Everything in the data below is left aside except the lines from the one containing "second_place: [721, 304]" through the one containing "new: pink strawberry"; repeat those exactly.
START Provided information
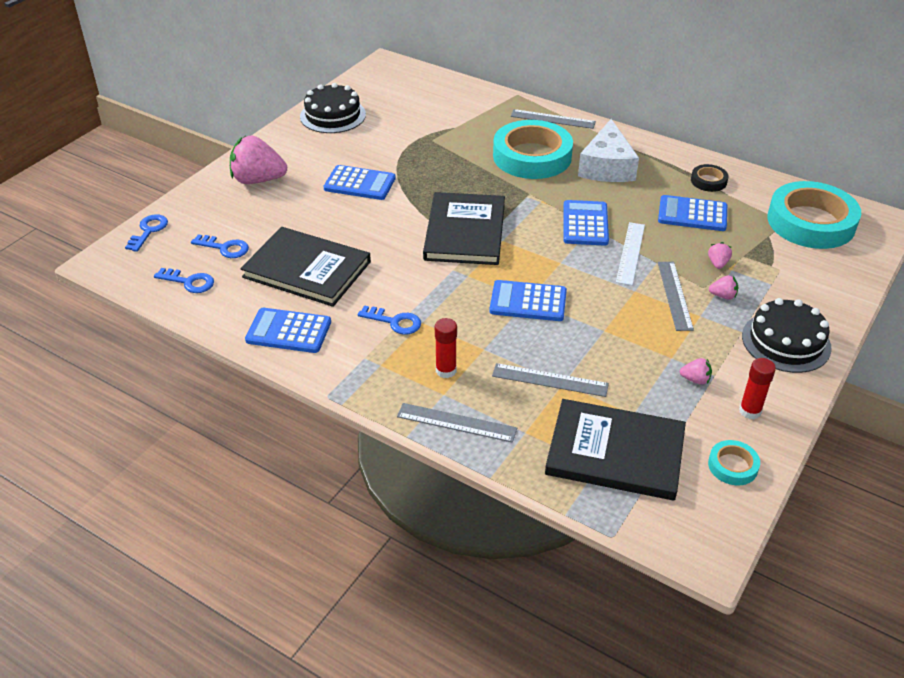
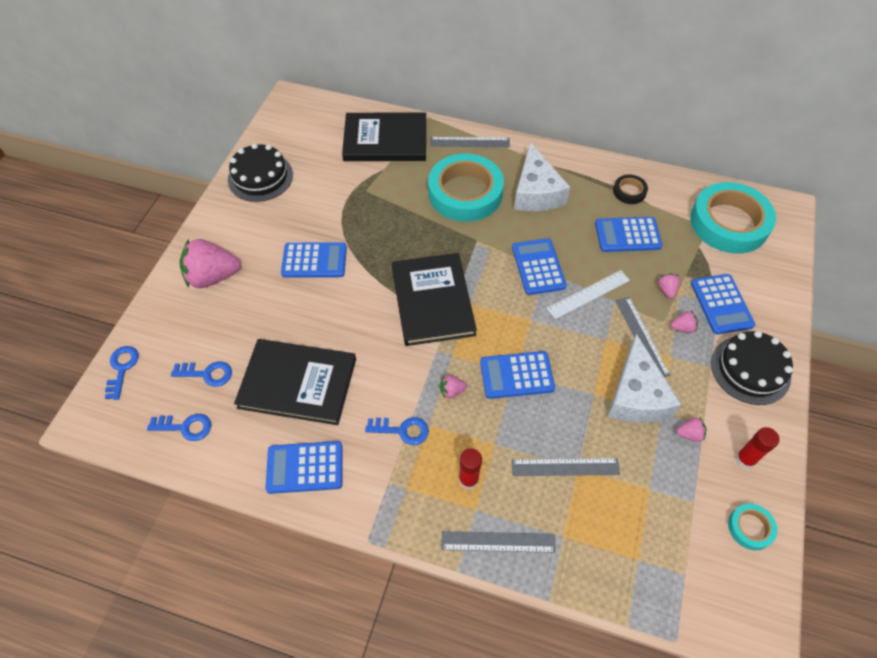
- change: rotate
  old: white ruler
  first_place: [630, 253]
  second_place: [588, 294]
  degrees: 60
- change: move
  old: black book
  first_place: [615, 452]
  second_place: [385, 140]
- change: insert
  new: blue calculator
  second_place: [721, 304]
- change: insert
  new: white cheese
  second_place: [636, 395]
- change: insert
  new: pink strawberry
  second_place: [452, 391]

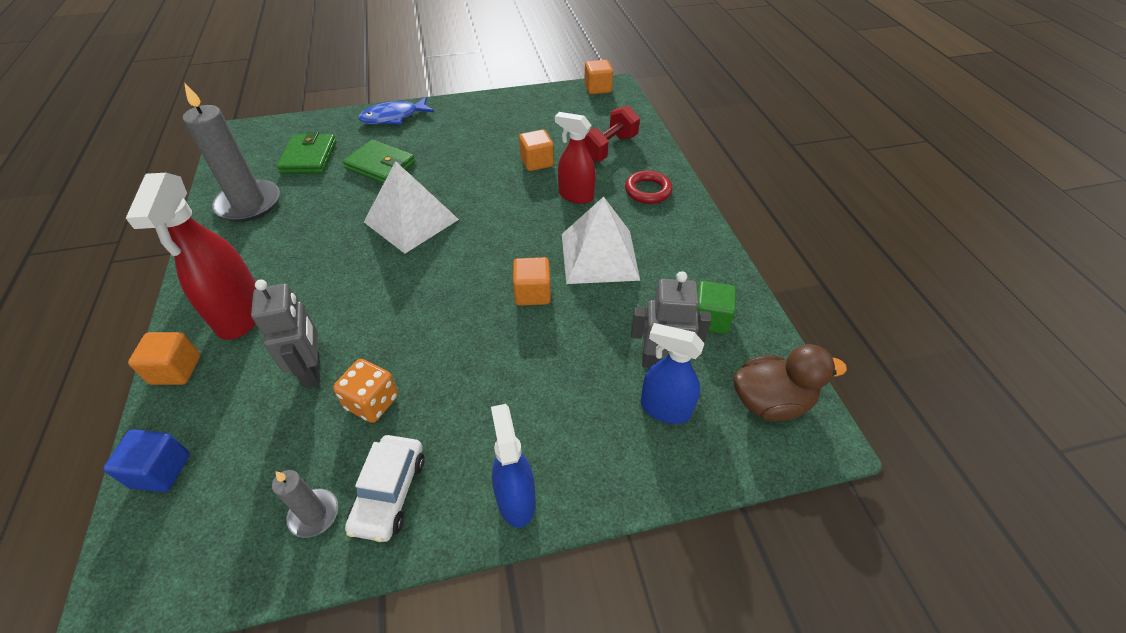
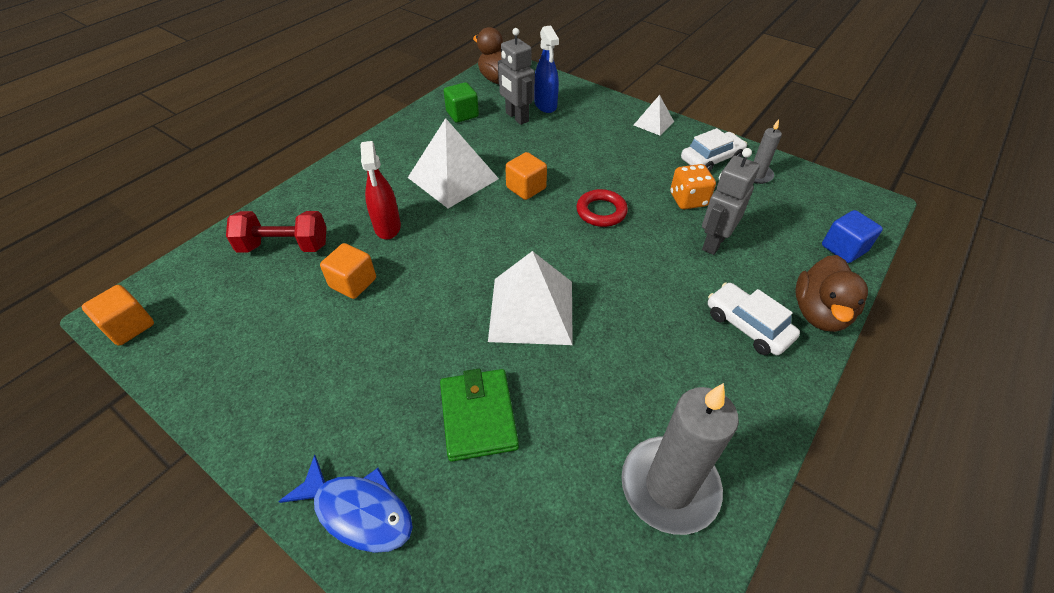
- change: delete
  old: green wallet
  first_place: [309, 157]
- change: move
  old: red ring
  first_place: [648, 191]
  second_place: [601, 211]
- change: replace
  old: red spray bottle
  new: white car
  first_place: [240, 315]
  second_place: [747, 326]
- change: replace
  old: orange cube
  new: brown duck
  first_place: [176, 370]
  second_place: [819, 313]
- change: replace
  old: blue spray bottle
  new: white pyramid
  first_place: [516, 499]
  second_place: [653, 123]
END Provided information
#### Answer to this problem
  second_place: [721, 304]
- change: insert
  new: white cheese
  second_place: [636, 395]
- change: insert
  new: pink strawberry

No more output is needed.